=== Information supplied ===
-- -- --

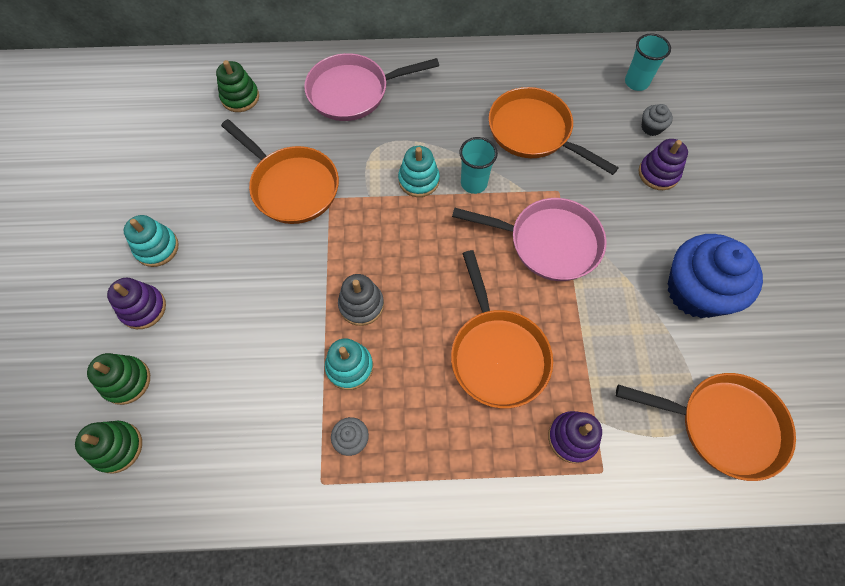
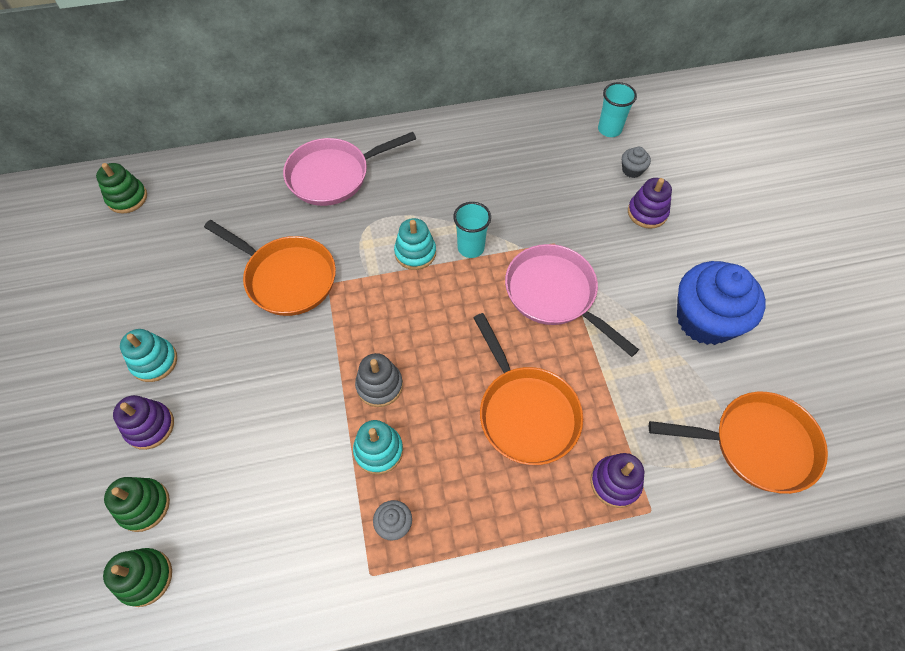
camera: 10 degrees left, 5 degrees down
(240, 97) = (217, 196): green stacking toy -> green stacking toy (127, 198)
(534, 132) = (520, 190): orange pan -> none
(548, 242) = (555, 294): pink pan -> pink pan turned 135 degrees counterclockwise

-- -- --

Reproduce, exactly and with nothing added, the lines from the one that includes "(240, 97) = (217, 196): green" through the last line of the material.

(240, 97) = (217, 196): green stacking toy -> green stacking toy (127, 198)
(534, 132) = (520, 190): orange pan -> none
(548, 242) = (555, 294): pink pan -> pink pan turned 135 degrees counterclockwise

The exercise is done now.